**DATA RECORDS**:
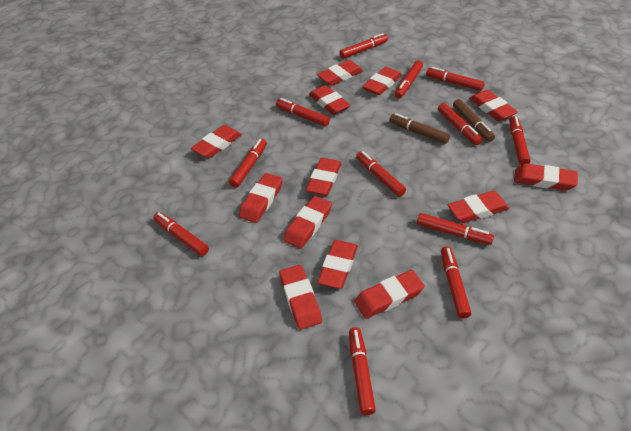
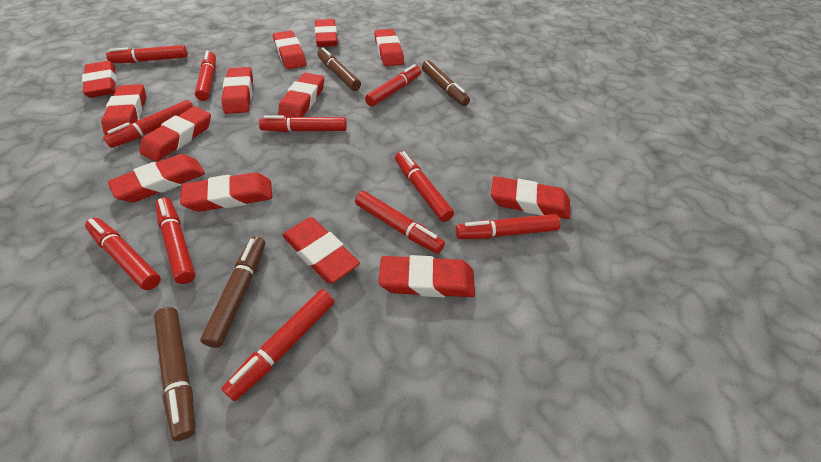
brown marker: 2 -> 4
red marker: 12 -> 11

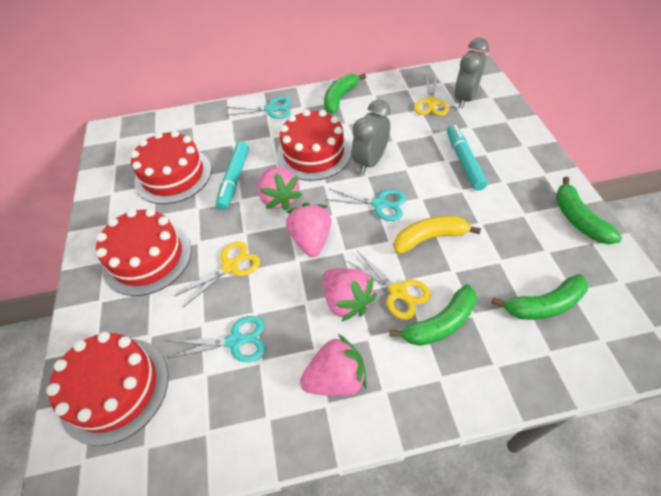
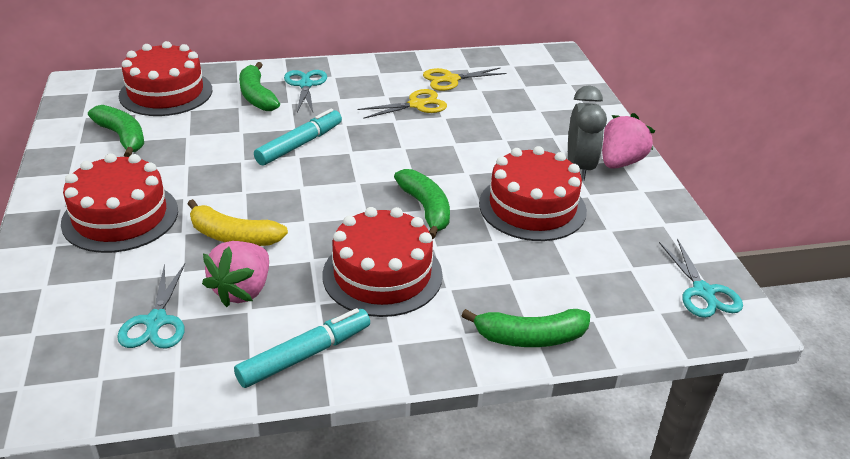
grey clock: 2 -> 1
pink strawberry: 4 -> 2
yellow scissors: 3 -> 2

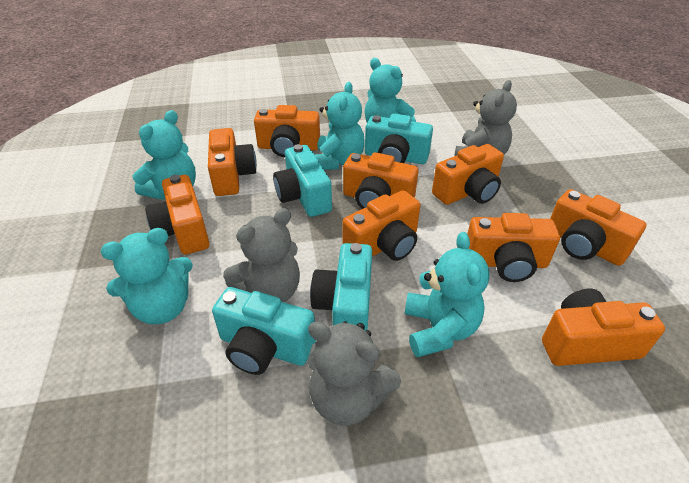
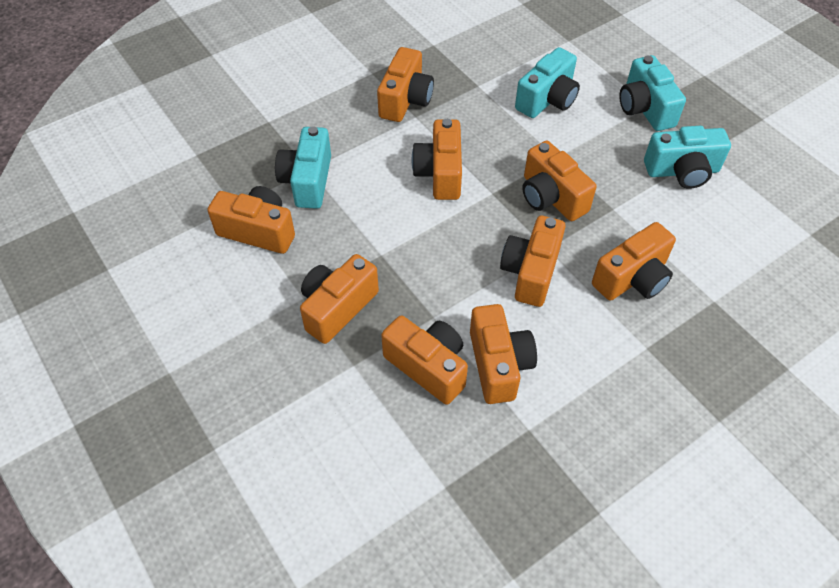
grey teddy bear: 3 -> 0
turquoise teddy bear: 5 -> 0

**GOAL OF THE EXERCISE**:
Pull from the data each line where the string "bear" turns up.

**RESULT**:
grey teddy bear: 3 -> 0
turquoise teddy bear: 5 -> 0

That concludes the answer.